## [What is required]
From the entries below, pull out every line from the one containing "Question: Does green artificial turf at lower center appear on" up to and including the one containing "(B) (479, 548)", copied word for word. Leave the pictures out.

◇ ◇ ◇ ◇

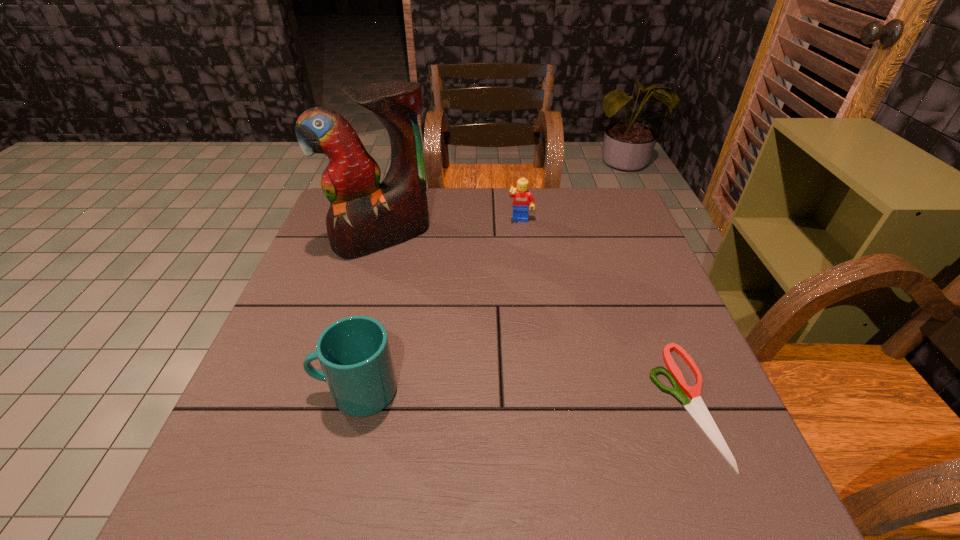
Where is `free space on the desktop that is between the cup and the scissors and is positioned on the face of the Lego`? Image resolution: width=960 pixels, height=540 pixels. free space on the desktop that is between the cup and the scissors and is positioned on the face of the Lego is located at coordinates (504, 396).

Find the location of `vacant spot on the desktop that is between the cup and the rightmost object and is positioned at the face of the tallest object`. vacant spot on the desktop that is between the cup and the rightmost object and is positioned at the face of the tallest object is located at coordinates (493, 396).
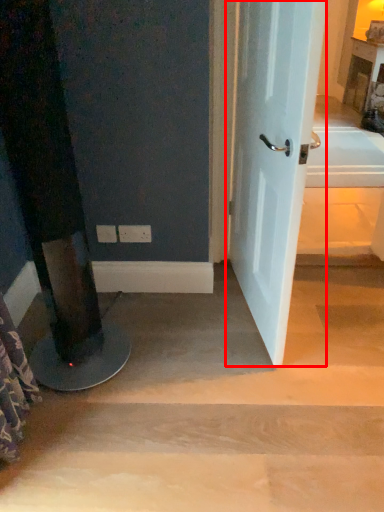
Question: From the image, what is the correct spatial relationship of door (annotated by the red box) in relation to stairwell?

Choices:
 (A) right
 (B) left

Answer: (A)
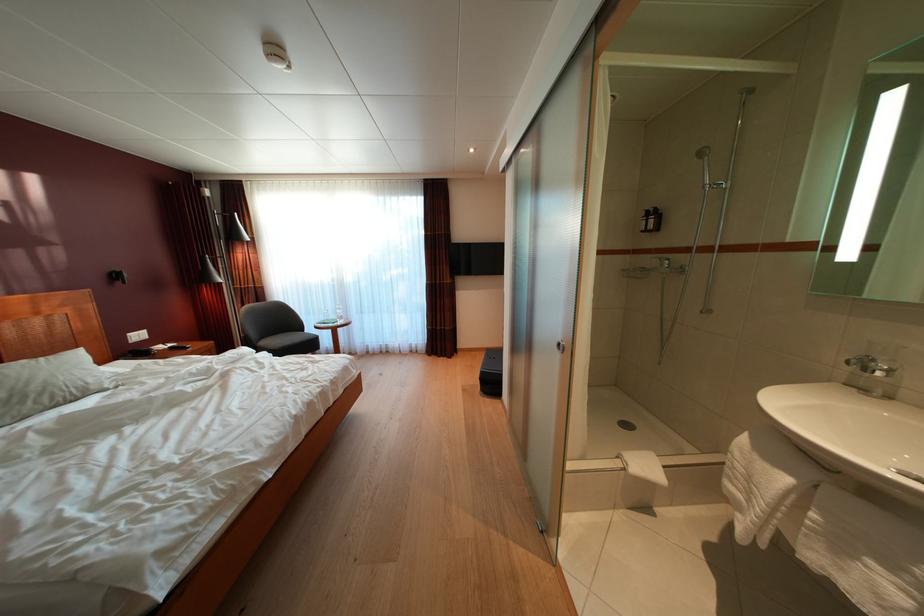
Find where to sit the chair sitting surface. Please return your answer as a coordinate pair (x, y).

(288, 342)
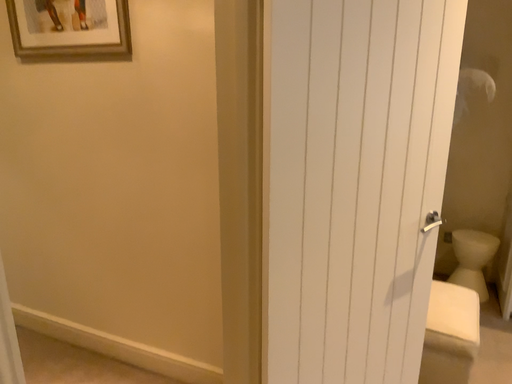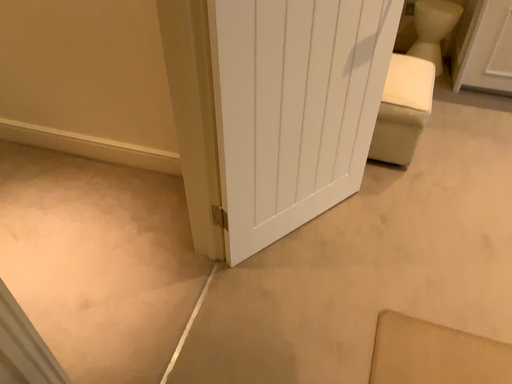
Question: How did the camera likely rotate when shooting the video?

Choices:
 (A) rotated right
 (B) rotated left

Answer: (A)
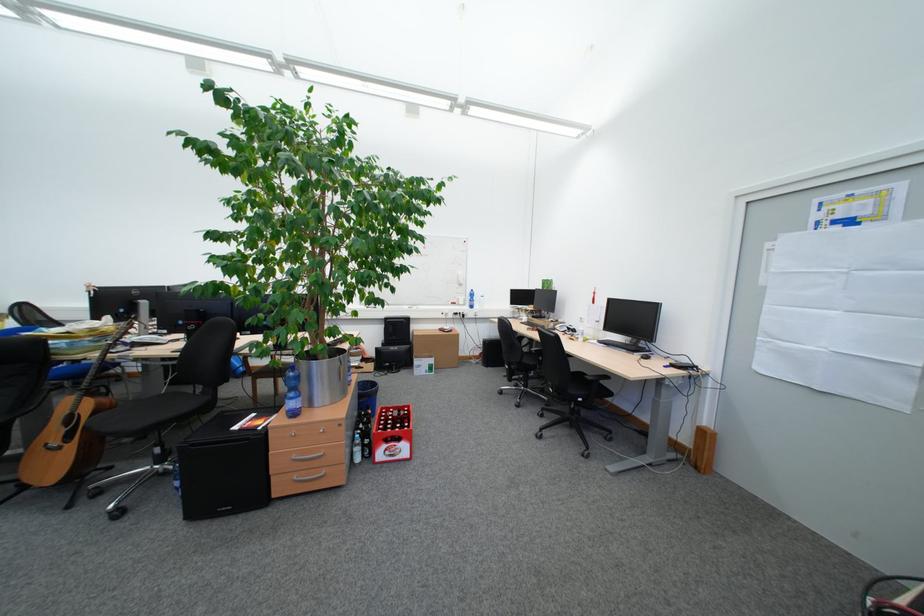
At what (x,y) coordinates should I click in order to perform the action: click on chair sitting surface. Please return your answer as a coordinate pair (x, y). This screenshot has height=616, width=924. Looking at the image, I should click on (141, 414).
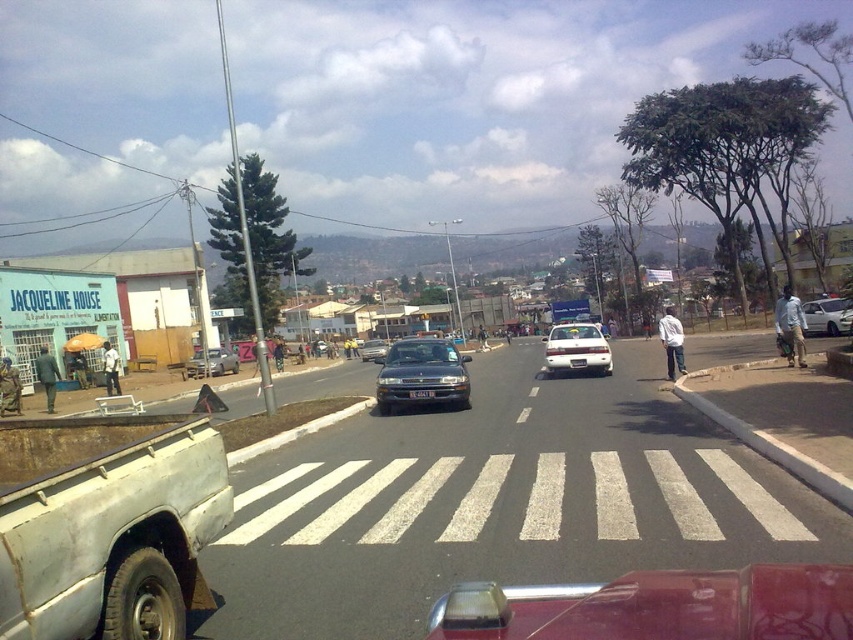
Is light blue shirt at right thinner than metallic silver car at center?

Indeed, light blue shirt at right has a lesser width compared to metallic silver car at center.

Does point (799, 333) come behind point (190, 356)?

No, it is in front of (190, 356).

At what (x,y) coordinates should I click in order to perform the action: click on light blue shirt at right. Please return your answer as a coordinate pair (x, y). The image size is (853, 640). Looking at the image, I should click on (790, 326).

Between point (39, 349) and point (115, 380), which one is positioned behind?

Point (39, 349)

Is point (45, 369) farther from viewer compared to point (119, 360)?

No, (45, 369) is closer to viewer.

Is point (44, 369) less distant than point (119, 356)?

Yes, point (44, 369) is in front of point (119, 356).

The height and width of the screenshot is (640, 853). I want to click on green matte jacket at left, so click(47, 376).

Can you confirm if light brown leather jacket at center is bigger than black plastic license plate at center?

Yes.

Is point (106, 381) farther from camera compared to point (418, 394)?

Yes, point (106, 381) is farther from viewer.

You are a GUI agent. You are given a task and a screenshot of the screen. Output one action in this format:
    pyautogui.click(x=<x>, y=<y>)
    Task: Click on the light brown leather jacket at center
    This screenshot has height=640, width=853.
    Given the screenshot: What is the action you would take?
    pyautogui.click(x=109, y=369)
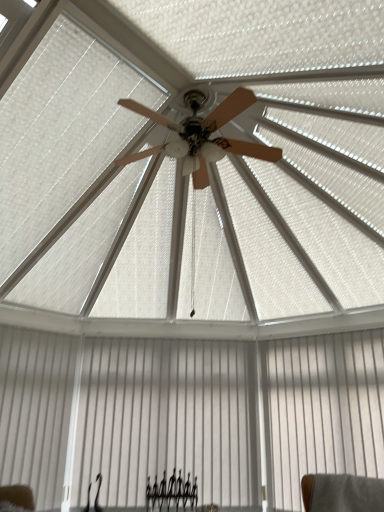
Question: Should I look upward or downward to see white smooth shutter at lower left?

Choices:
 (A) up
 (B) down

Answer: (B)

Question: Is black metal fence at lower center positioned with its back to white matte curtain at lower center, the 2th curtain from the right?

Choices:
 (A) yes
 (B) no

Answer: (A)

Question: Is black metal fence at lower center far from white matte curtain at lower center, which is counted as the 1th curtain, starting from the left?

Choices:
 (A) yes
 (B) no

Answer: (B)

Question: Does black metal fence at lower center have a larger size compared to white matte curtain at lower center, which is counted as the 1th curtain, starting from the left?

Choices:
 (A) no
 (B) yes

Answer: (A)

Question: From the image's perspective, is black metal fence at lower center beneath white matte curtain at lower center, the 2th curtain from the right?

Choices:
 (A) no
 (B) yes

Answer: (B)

◇ ◇ ◇ ◇

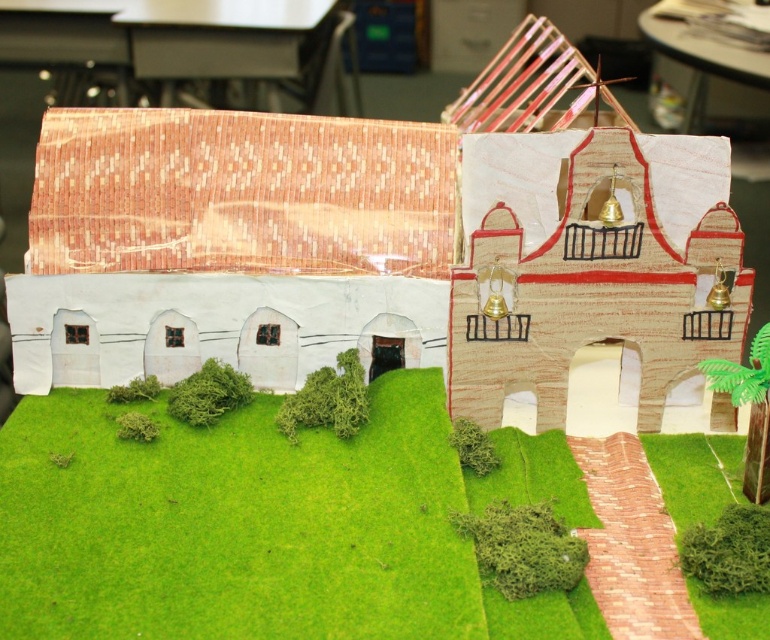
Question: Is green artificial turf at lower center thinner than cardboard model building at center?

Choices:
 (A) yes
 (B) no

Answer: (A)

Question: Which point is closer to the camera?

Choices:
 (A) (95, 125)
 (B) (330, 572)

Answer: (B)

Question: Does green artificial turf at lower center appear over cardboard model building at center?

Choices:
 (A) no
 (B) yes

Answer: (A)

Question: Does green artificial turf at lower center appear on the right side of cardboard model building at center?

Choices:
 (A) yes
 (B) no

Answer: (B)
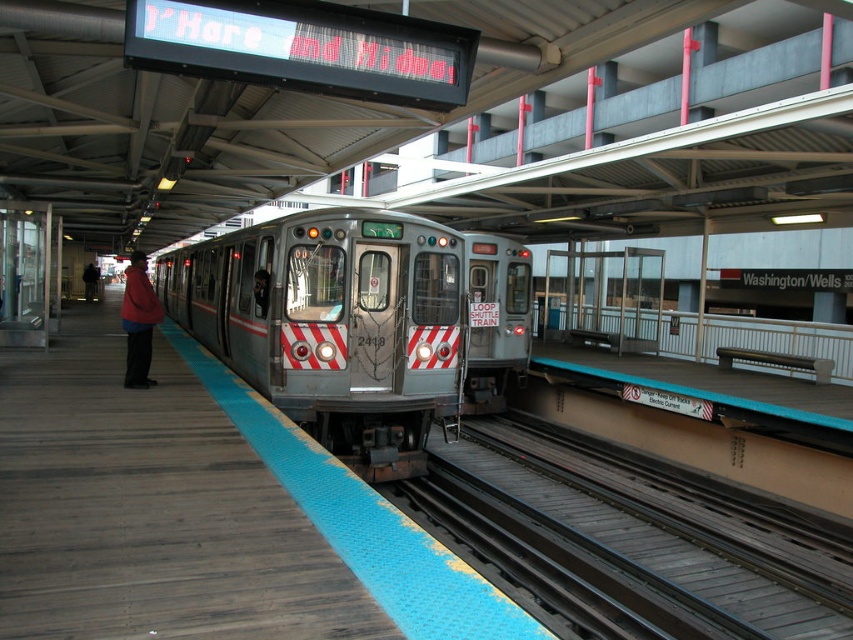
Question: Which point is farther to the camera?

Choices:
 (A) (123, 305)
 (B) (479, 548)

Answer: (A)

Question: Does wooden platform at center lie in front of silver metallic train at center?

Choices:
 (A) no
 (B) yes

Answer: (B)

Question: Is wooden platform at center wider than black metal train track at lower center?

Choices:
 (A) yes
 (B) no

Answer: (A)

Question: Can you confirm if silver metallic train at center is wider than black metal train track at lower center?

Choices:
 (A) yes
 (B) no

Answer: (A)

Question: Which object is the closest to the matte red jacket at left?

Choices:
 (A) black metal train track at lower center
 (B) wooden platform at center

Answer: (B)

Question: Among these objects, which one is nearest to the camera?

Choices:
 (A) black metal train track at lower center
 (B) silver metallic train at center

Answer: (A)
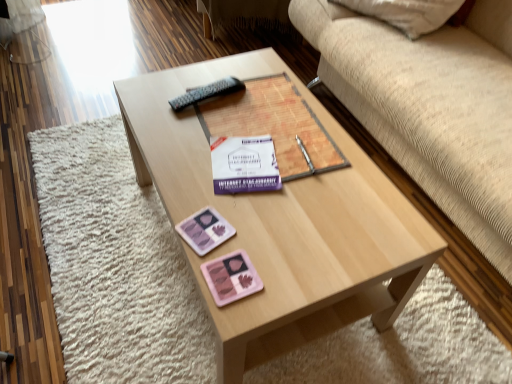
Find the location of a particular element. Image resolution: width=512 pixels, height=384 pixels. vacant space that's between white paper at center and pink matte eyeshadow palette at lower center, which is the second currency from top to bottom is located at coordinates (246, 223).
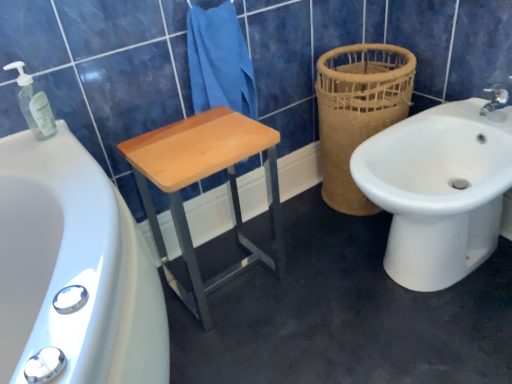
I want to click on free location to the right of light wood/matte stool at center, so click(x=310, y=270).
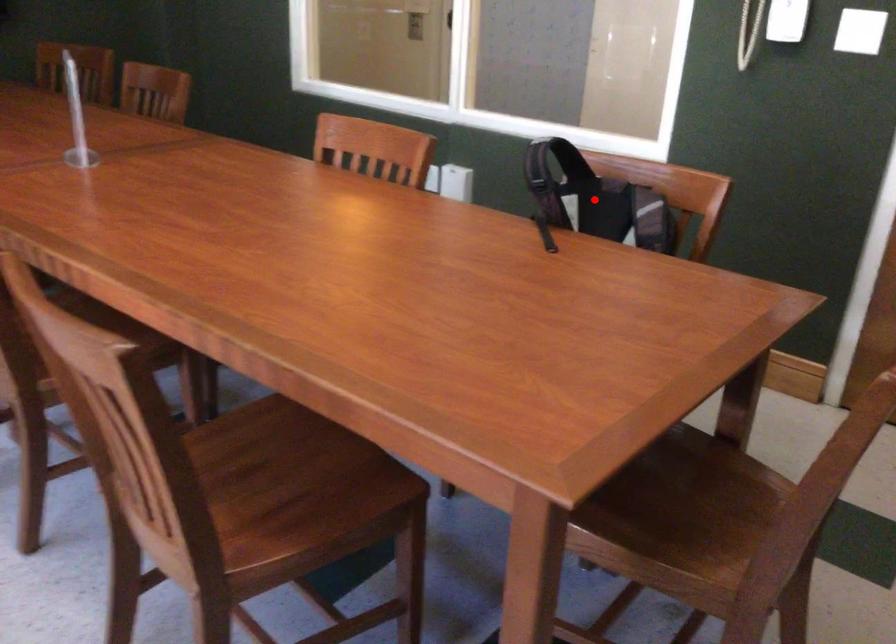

◇ ◇ ◇ ◇

## [Solution to this exercise]
Question: Does green artificial turf at lower center appear on the right side of cardboard model building at center?

Choices:
 (A) yes
 (B) no

Answer: (B)
Question: Which point is farther to the camera?

Choices:
 (A) (123, 305)
 (B) (479, 548)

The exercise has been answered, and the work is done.